[Before and after images]
.....

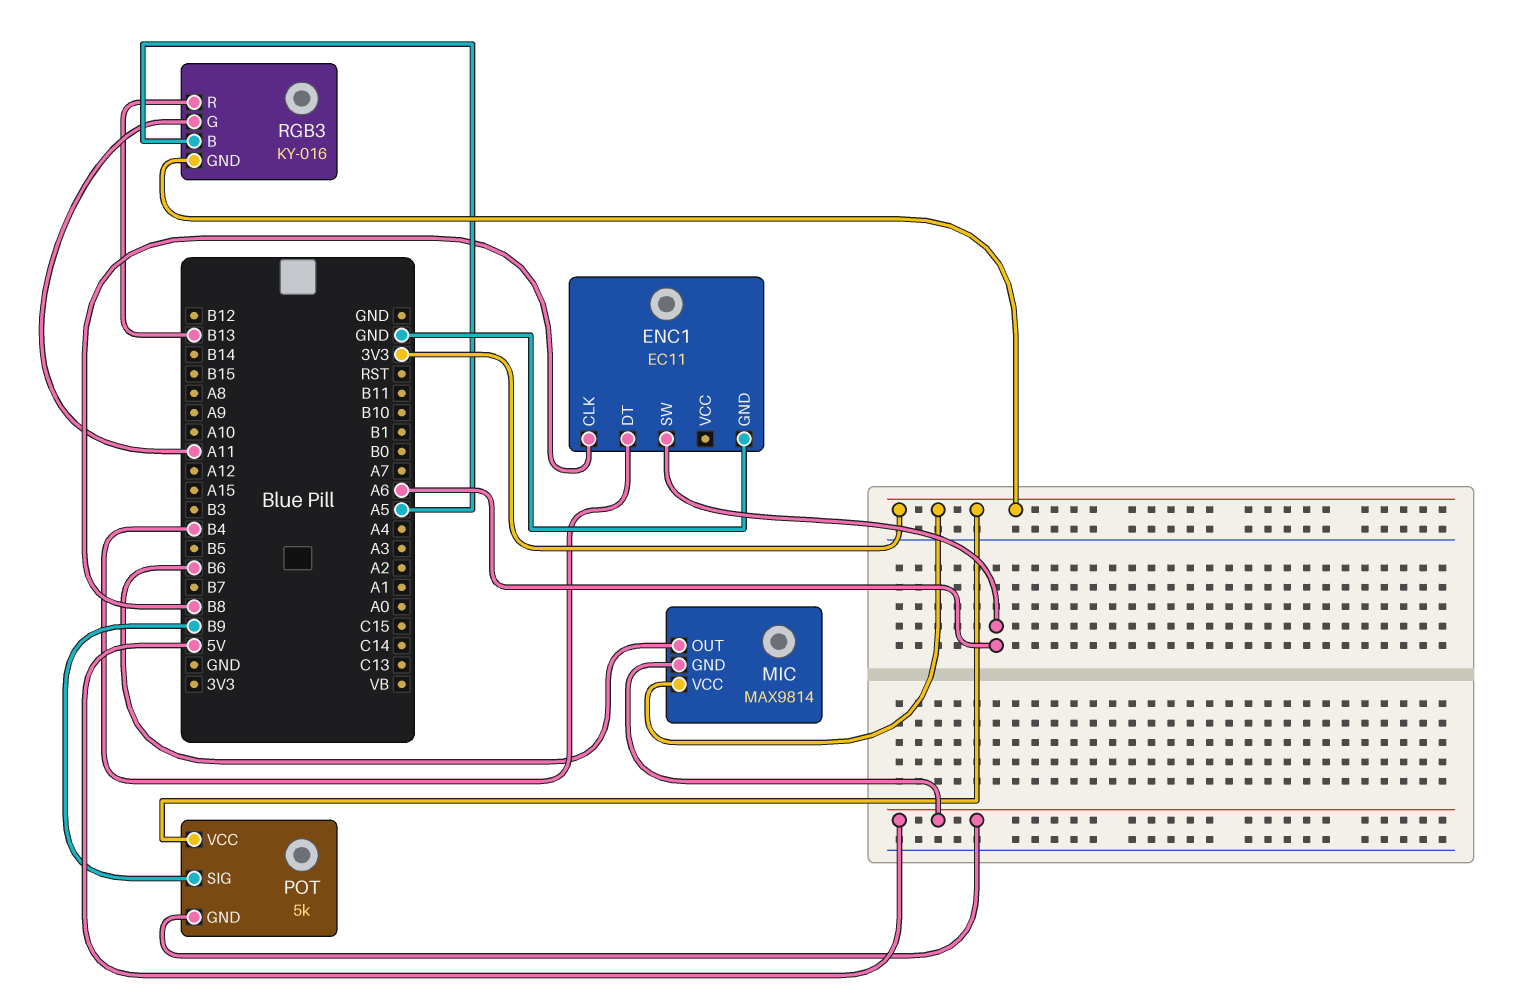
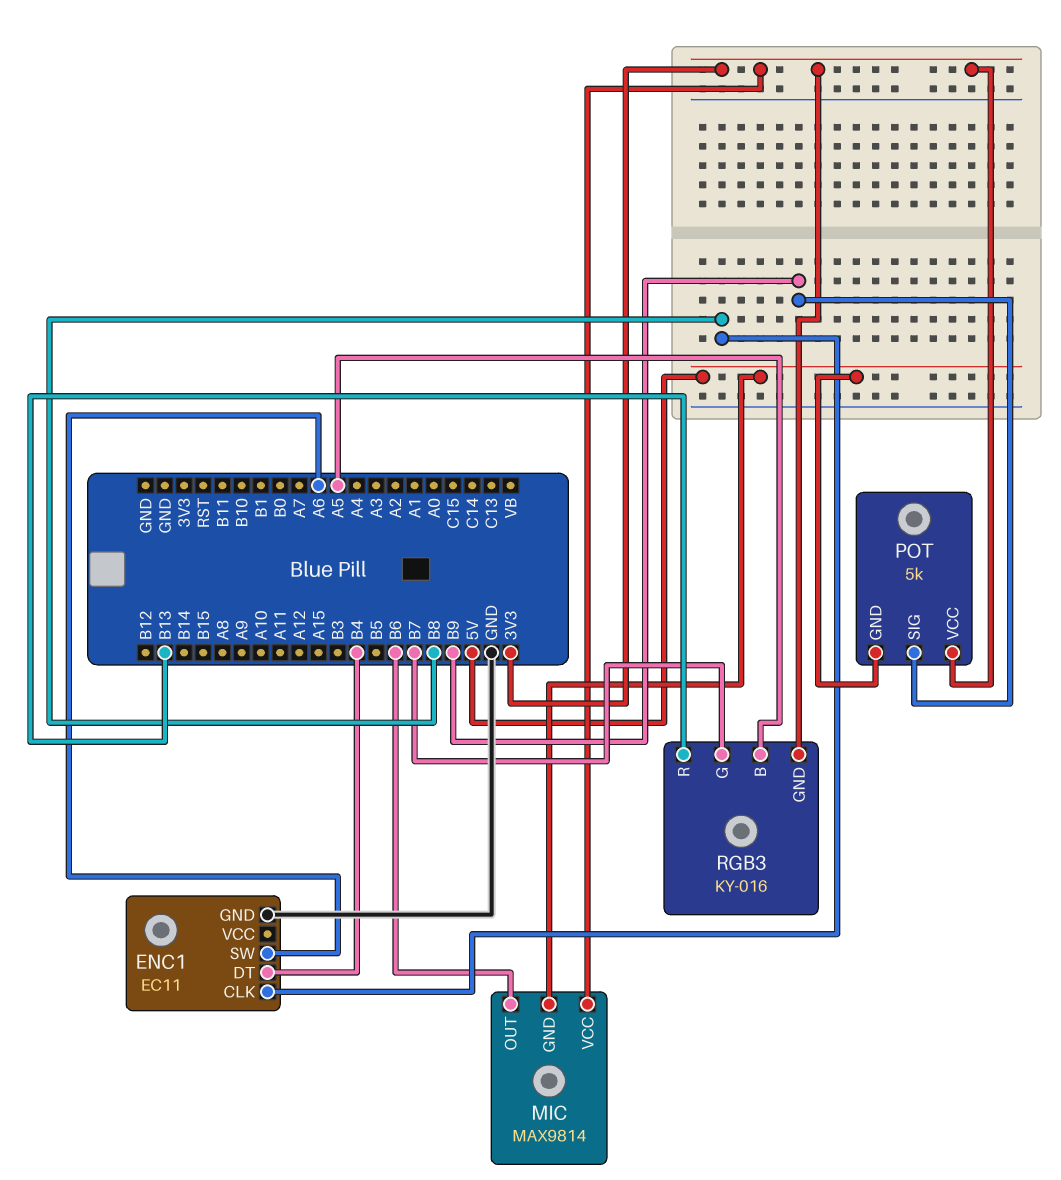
RGB3 pin G: A11 -> B7

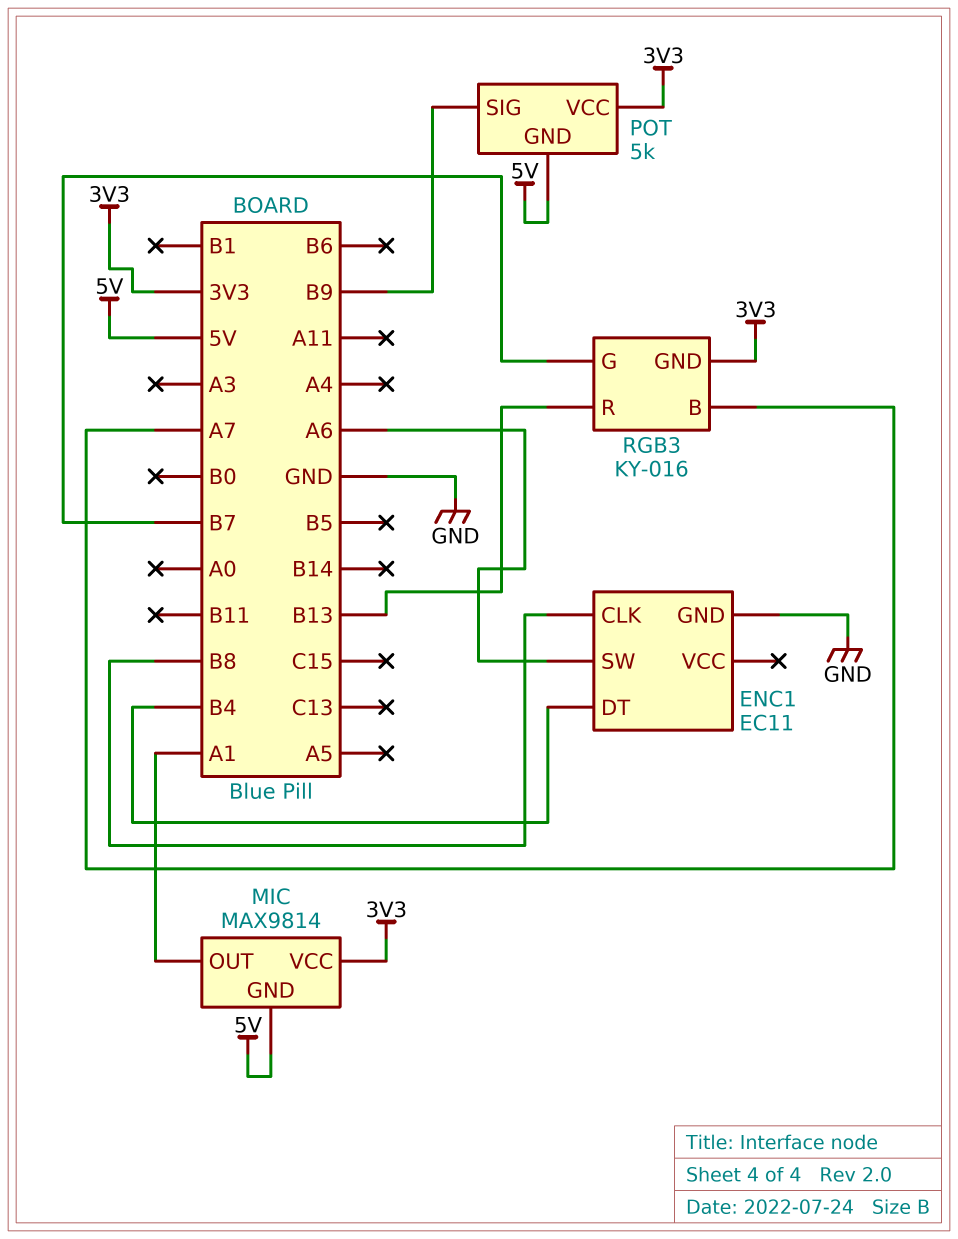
MIC pin OUT: B6 -> A1
RGB3 pin B: A5 -> A7

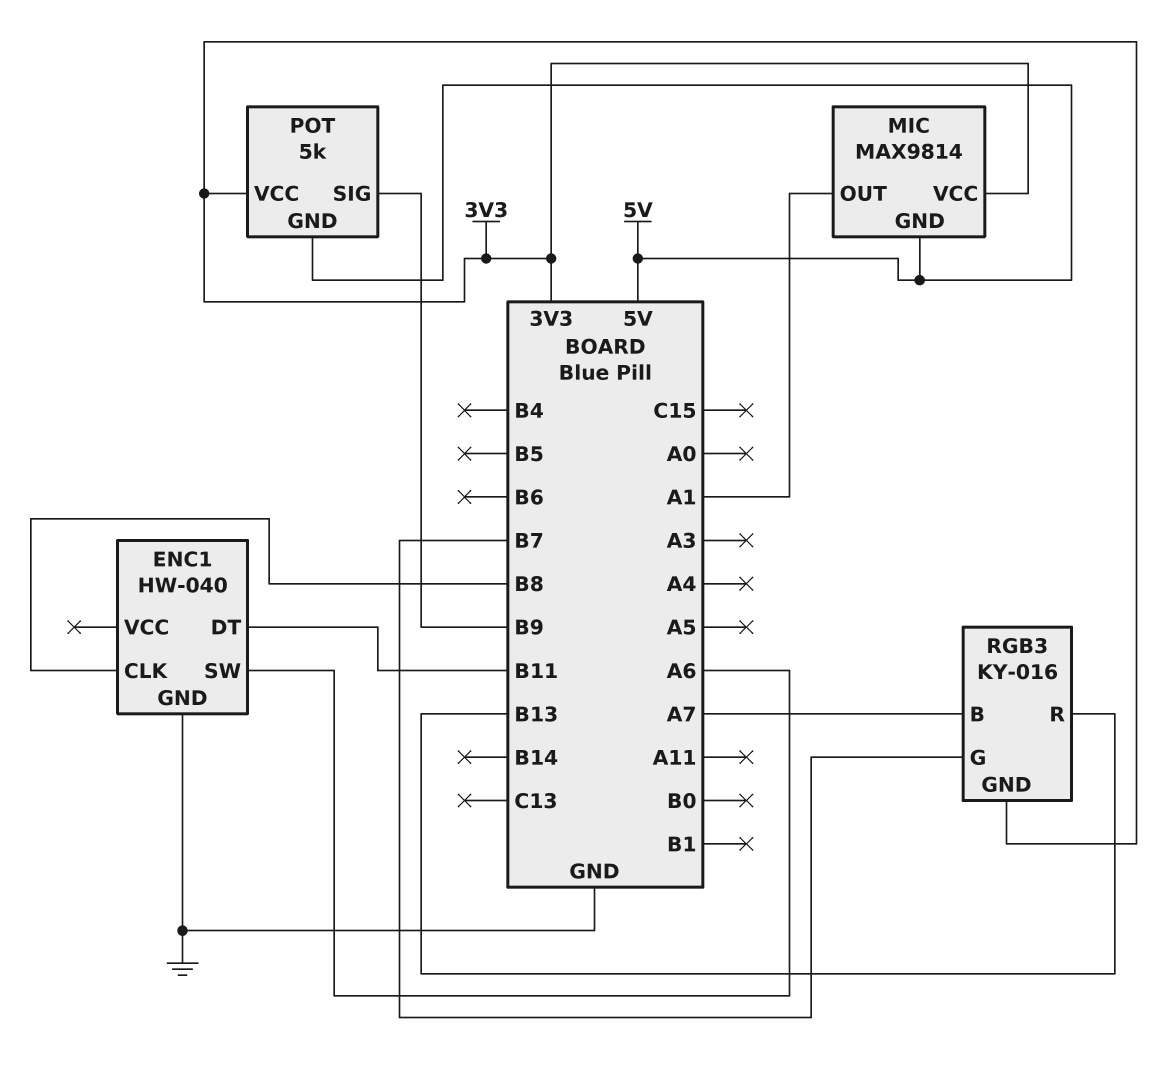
ENC1: EC11 -> HW-040
ENC1 pin DT: B4 -> B11

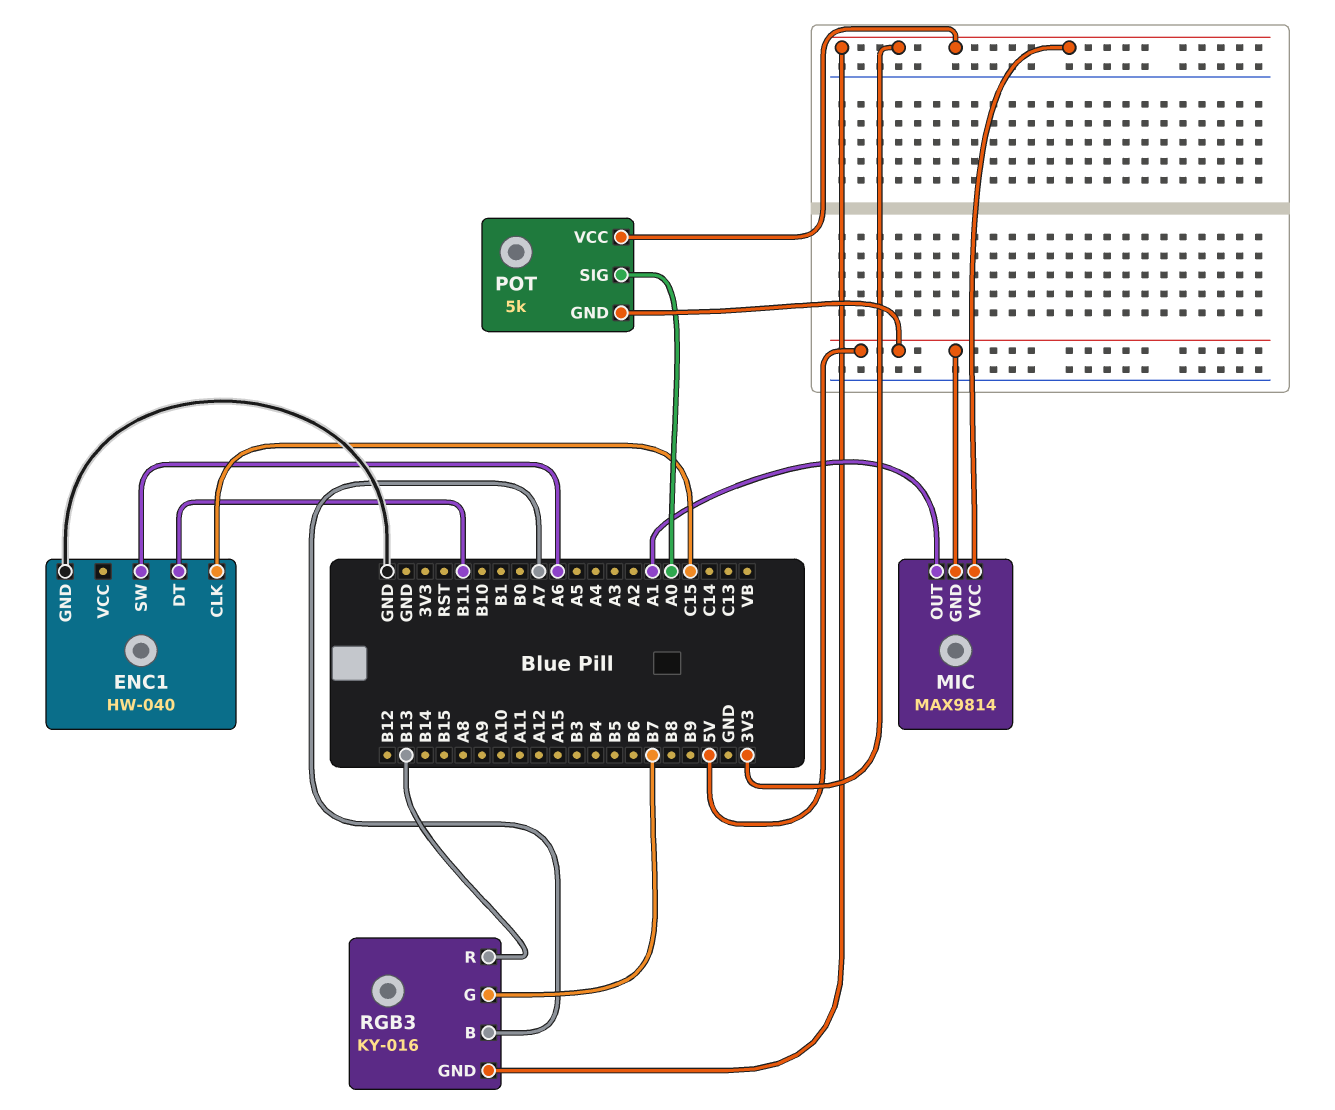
ENC1 pin CLK: B8 -> C15
POT pin SIG: B9 -> A0

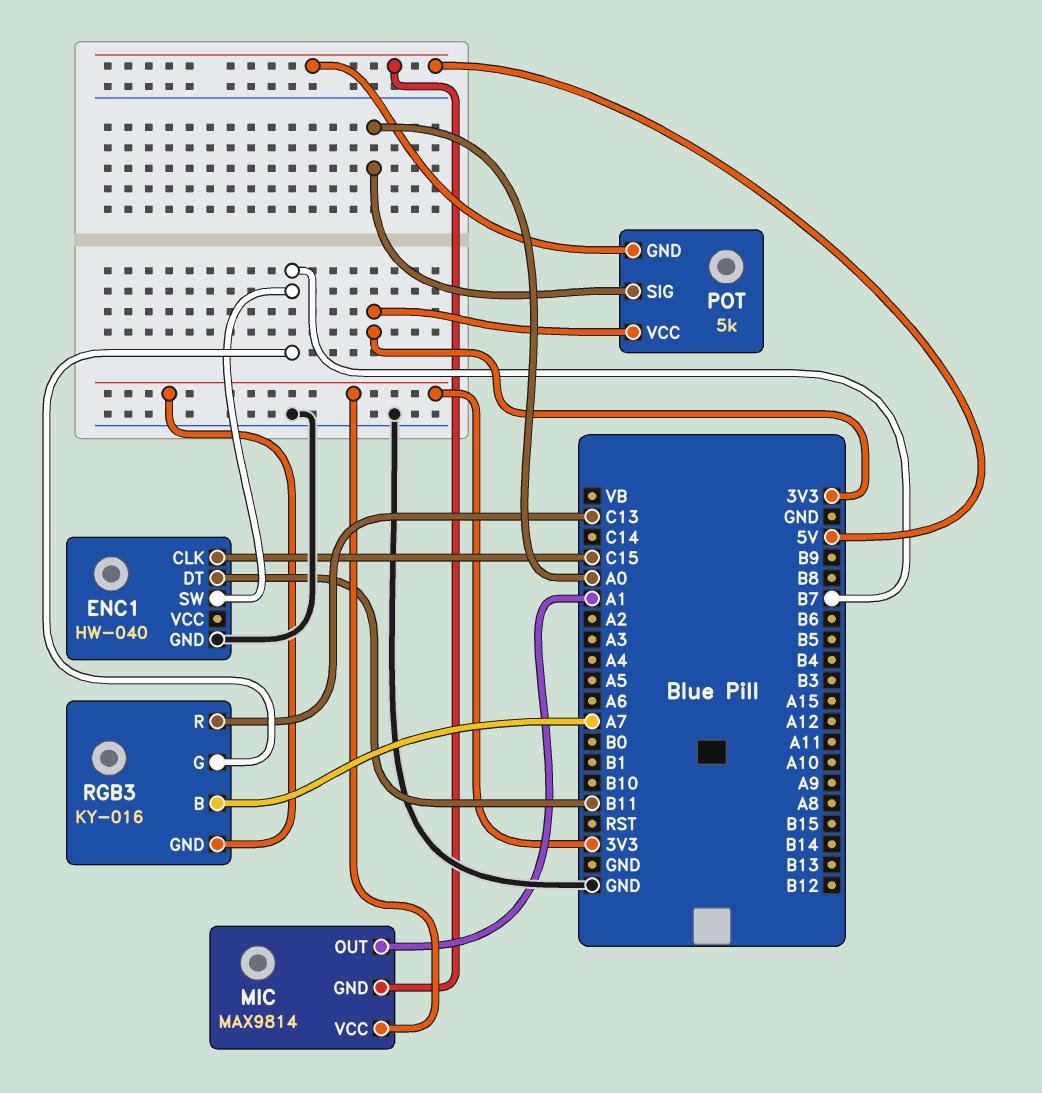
ENC1 pin SW: A6 -> B7
RGB3 pin R: B13 -> C13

.....

● **Work to complete**: Please return only the lines running from the line with "RGB3 pin B: A5 -> A7" to the final line of the data, both included, exactly and without any pictures.

● **Answer box**:
RGB3 pin B: A5 -> A7

ENC1: EC11 -> HW-040
ENC1 pin DT: B4 -> B11

ENC1 pin CLK: B8 -> C15
POT pin SIG: B9 -> A0

ENC1 pin SW: A6 -> B7
RGB3 pin R: B13 -> C13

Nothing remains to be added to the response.